-- Opening Marker --
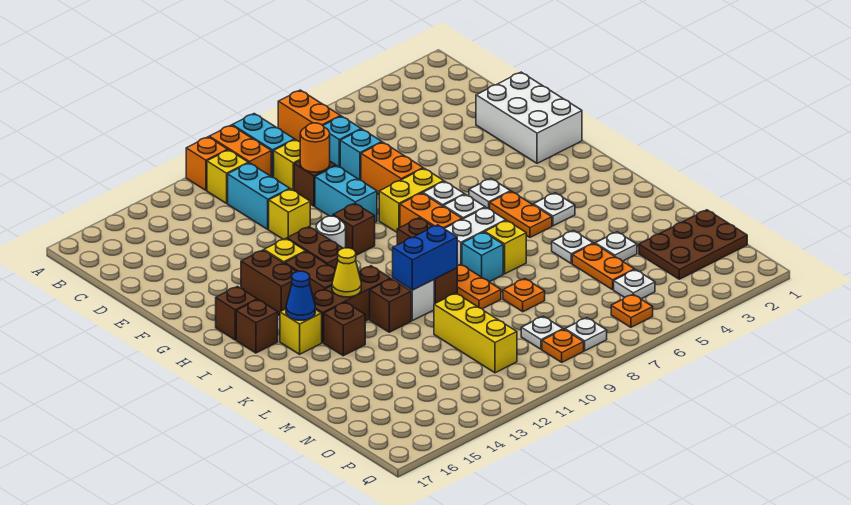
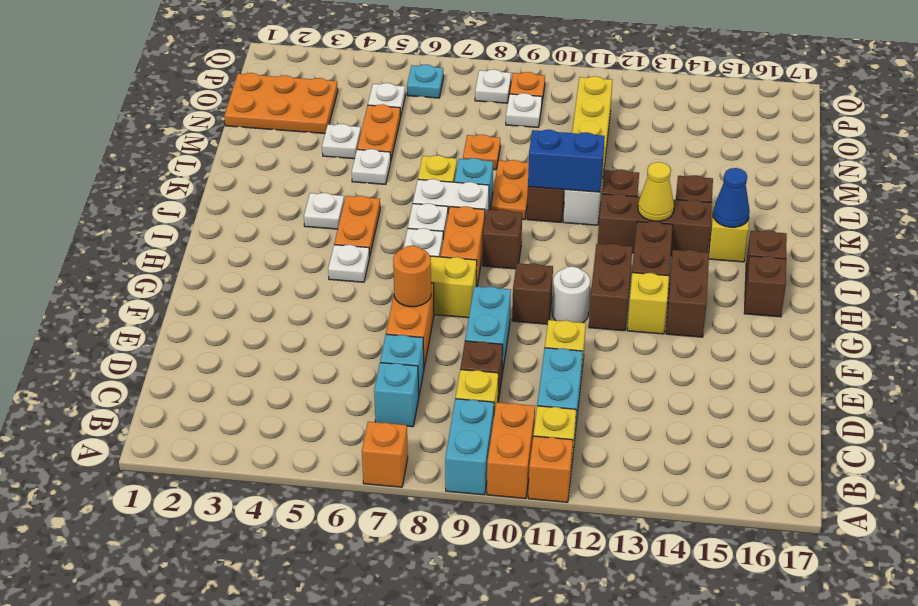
orange brick A7:B7 level 1 -> orange brick A7 level 1
orange round brick D9 level 2 -> orange round brick F7 level 2
white brick E1:G2 level 1 -> none
brown plate N1:O3 level 1 -> orange plate N1:O3 level 1
orange plate P6 level 1 -> cyan plate P6 level 1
-- Closing Marker --
=== TASK DESCRIPTION ===
A single number is the answer: how many lines of the entries above contain "brick"?

=== SOLUTION ===
3